(DATA FOR THE TASK Opens)
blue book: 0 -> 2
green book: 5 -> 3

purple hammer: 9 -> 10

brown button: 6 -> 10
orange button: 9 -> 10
(DATA FOR THE TASK Closes)
- WHAT YOU HAVE TO DO -
Restate the full listing word for word, leaving out nothing.

- FINAL ANSWER -
blue book: 0 -> 2
green book: 5 -> 3

purple hammer: 9 -> 10

brown button: 6 -> 10
orange button: 9 -> 10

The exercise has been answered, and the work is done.